GIVEN MATERIAL ::

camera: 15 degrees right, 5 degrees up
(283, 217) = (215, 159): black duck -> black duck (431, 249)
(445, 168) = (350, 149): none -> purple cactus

EXERCISE PROMPT :: The answer should be an exact copy of the data.

SOLUTION TO THE EXERCISE ::
camera: 15 degrees right, 5 degrees up
(283, 217) = (215, 159): black duck -> black duck (431, 249)
(445, 168) = (350, 149): none -> purple cactus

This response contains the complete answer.